What you need to do
Please, in the data that follows, copy exactly the lines from the line with "cyan semicircle: rotated" through the last one, both included. Do not include pictures.

===== Data for the task =====

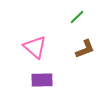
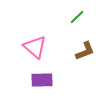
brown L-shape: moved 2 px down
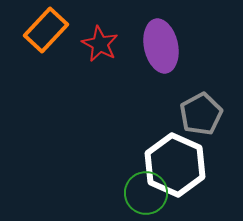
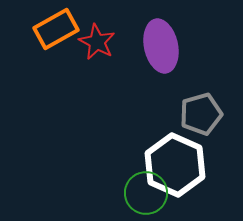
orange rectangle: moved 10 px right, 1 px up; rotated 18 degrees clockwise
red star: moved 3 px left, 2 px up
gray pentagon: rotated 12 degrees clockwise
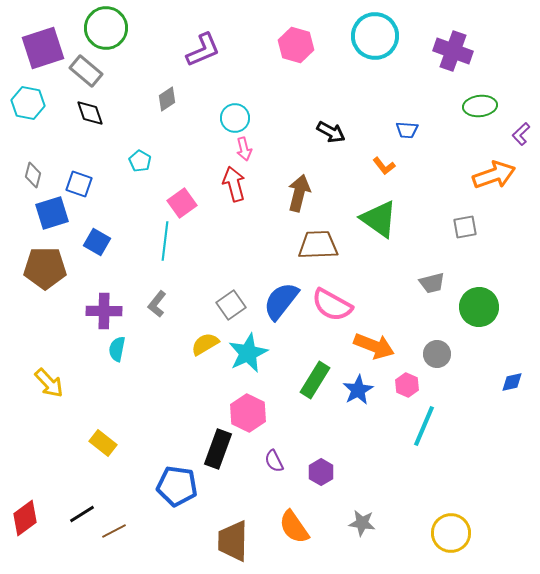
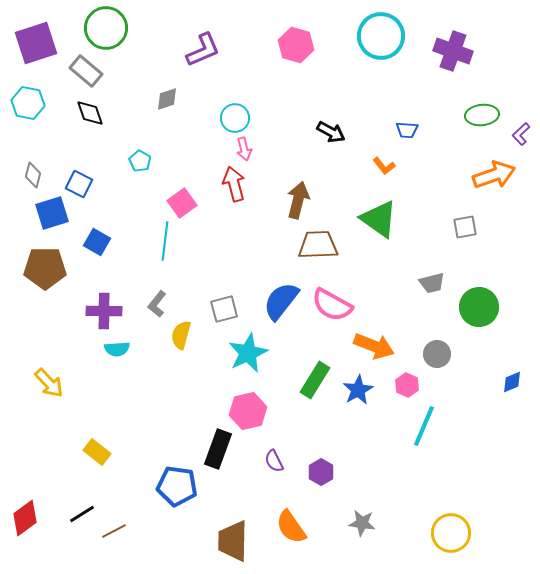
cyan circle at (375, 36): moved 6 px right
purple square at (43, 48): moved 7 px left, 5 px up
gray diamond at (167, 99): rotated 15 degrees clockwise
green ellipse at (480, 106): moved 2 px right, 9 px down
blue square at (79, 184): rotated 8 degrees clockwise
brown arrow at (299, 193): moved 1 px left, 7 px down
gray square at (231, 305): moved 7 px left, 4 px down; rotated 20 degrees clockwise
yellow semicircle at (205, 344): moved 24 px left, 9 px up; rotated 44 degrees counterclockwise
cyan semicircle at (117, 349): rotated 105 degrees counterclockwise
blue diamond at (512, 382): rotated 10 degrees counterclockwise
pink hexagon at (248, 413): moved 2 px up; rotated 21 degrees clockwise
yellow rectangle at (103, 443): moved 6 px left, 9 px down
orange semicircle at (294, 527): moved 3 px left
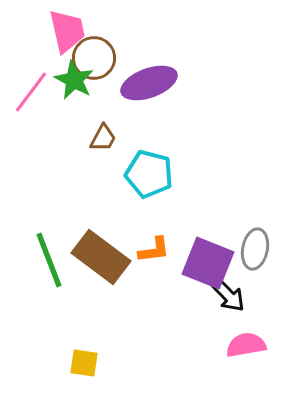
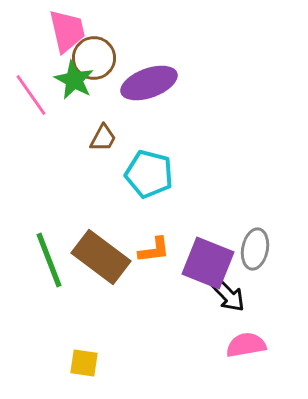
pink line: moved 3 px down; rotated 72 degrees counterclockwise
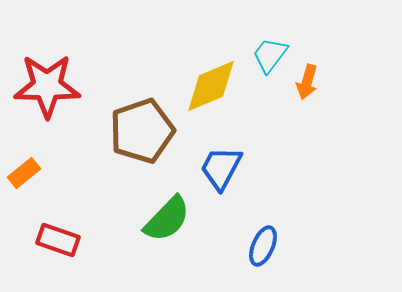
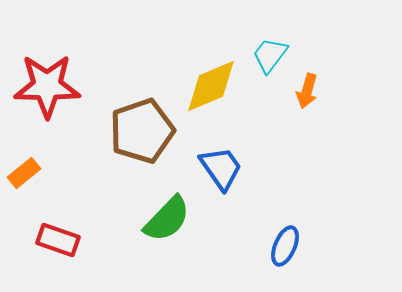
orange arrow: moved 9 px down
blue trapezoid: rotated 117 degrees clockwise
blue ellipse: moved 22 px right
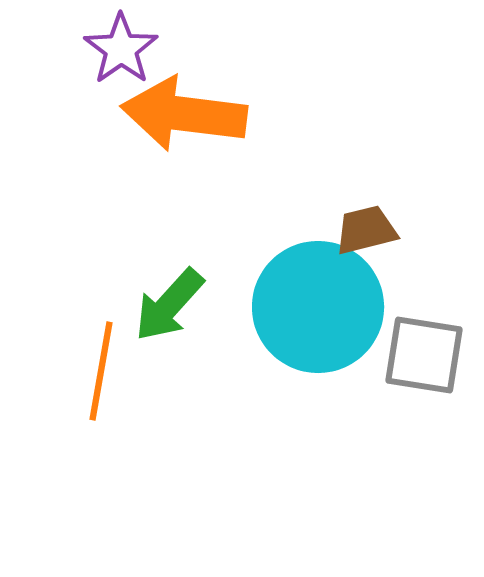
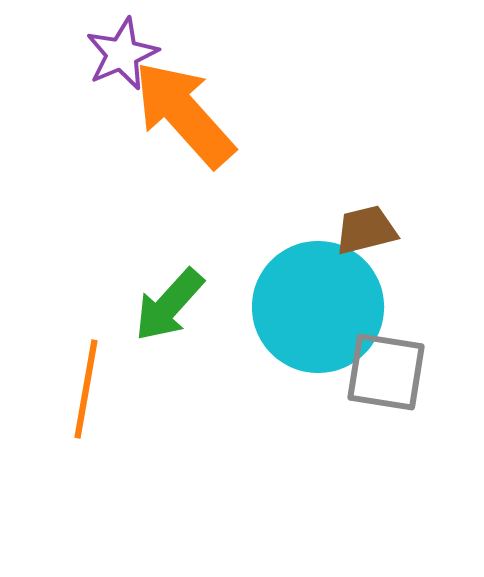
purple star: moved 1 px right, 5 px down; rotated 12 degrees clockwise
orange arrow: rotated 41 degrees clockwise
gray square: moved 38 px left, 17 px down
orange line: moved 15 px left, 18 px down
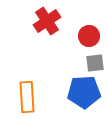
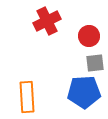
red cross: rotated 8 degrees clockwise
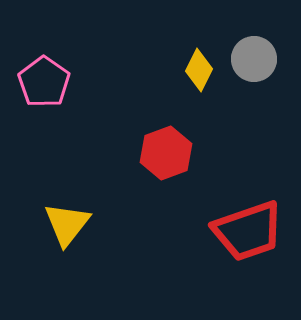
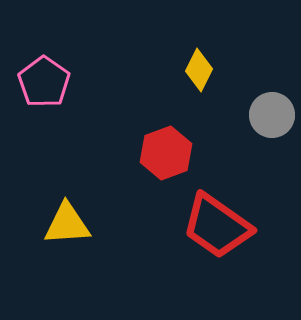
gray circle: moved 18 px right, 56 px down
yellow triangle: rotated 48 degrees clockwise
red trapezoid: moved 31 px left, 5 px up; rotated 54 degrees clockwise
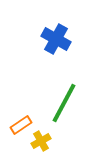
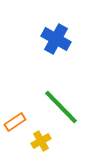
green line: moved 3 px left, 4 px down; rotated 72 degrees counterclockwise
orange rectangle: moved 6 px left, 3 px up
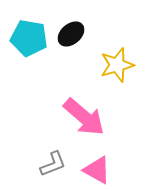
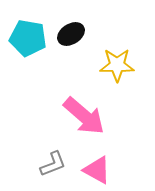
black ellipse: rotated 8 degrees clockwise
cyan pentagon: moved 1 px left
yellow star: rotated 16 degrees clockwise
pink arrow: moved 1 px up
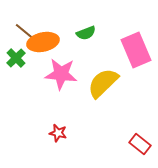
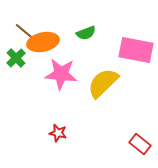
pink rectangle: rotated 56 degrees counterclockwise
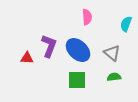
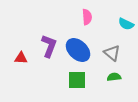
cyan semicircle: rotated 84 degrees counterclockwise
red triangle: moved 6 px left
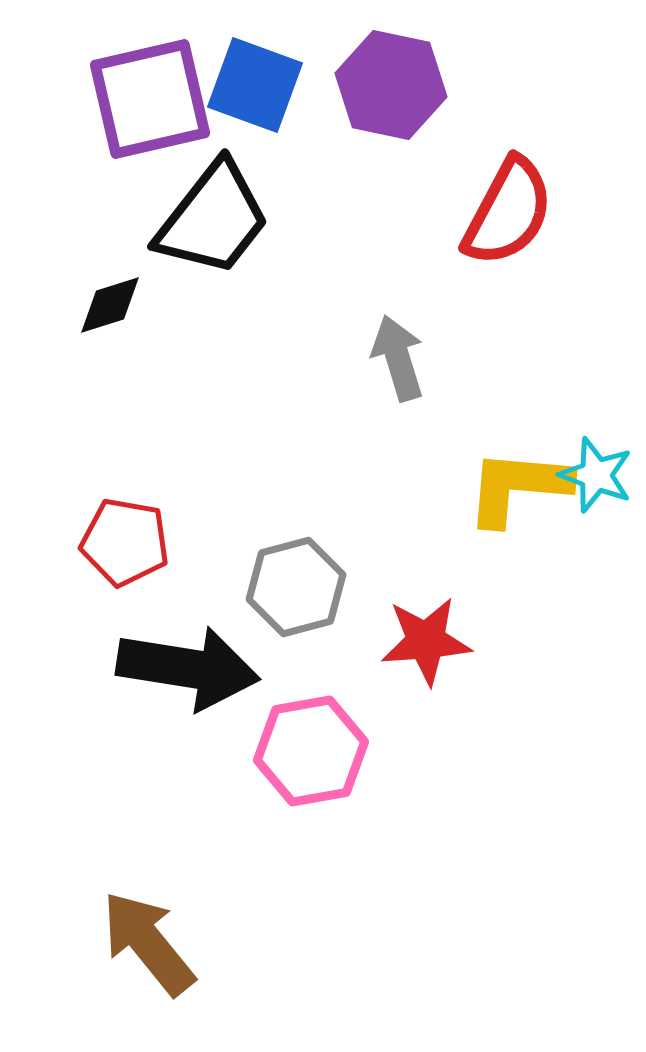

=====

Completed task
cyan semicircle: rotated 84 degrees counterclockwise
red triangle: moved 6 px left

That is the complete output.